> **DIRECTIONS**
Word for word, restate the listing that follows and leave out the images.

> **INPUT DATA**

++++++

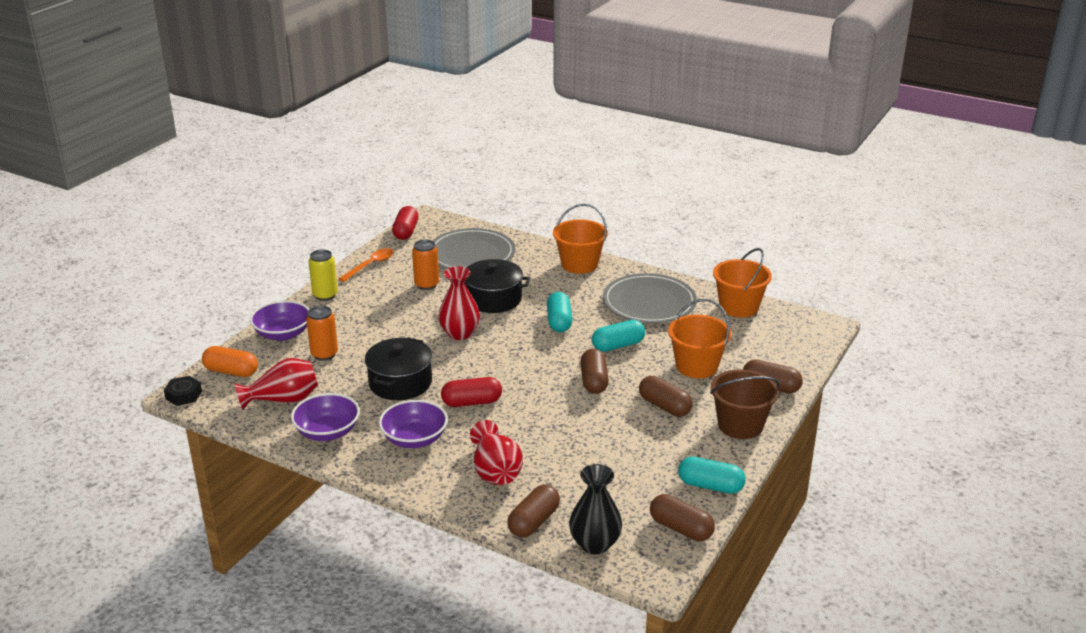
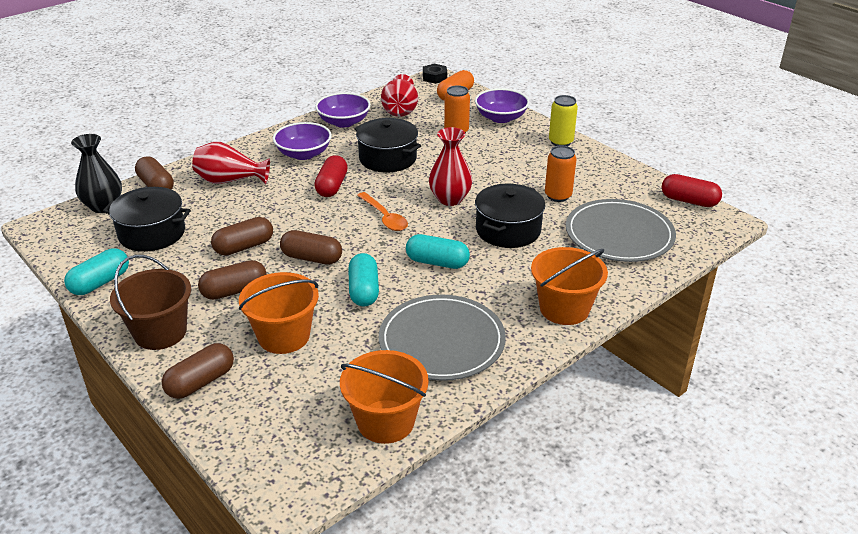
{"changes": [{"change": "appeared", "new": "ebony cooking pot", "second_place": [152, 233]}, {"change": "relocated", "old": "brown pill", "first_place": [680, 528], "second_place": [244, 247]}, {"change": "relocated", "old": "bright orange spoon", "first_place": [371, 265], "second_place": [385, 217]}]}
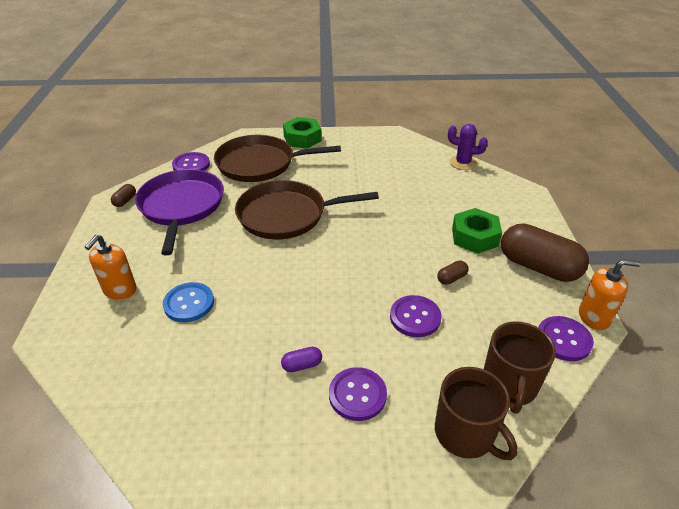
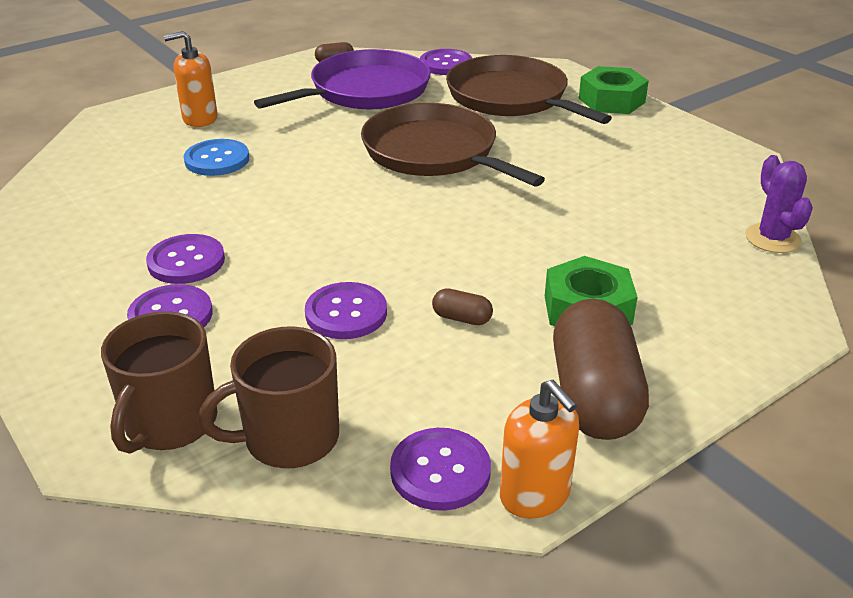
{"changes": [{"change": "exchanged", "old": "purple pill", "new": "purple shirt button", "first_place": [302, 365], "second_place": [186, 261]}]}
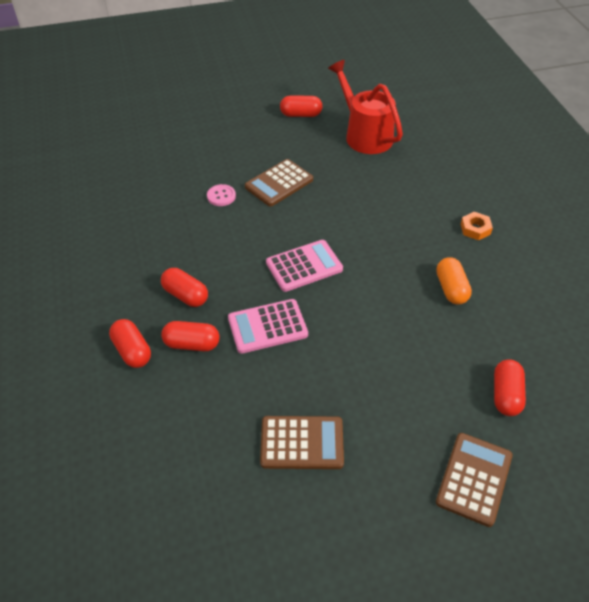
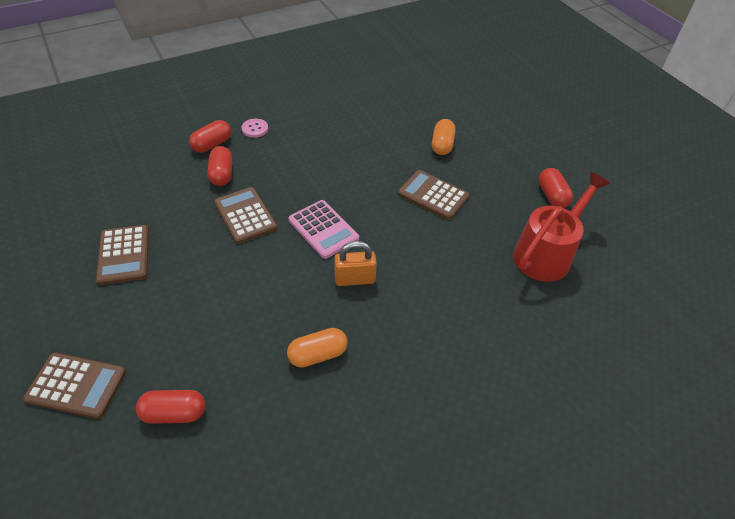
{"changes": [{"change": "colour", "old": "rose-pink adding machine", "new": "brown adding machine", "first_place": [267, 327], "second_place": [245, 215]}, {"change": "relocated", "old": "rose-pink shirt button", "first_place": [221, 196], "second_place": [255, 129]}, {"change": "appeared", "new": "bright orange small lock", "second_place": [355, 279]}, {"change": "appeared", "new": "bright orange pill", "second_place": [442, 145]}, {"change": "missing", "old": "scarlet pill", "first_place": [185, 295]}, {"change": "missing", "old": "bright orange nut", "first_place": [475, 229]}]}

++++++

> **EXERCISE RESPONSE**
{"changes": [{"change": "appeared", "new": "ebony cooking pot", "second_place": [152, 233]}, {"change": "relocated", "old": "brown pill", "first_place": [680, 528], "second_place": [244, 247]}, {"change": "relocated", "old": "bright orange spoon", "first_place": [371, 265], "second_place": [385, 217]}]}
{"changes": [{"change": "exchanged", "old": "purple pill", "new": "purple shirt button", "first_place": [302, 365], "second_place": [186, 261]}]}
{"changes": [{"change": "colour", "old": "rose-pink adding machine", "new": "brown adding machine", "first_place": [267, 327], "second_place": [245, 215]}, {"change": "relocated", "old": "rose-pink shirt button", "first_place": [221, 196], "second_place": [255, 129]}, {"change": "appeared", "new": "bright orange small lock", "second_place": [355, 279]}, {"change": "appeared", "new": "bright orange pill", "second_place": [442, 145]}, {"change": "missing", "old": "scarlet pill", "first_place": [185, 295]}, {"change": "missing", "old": "bright orange nut", "first_place": [475, 229]}]}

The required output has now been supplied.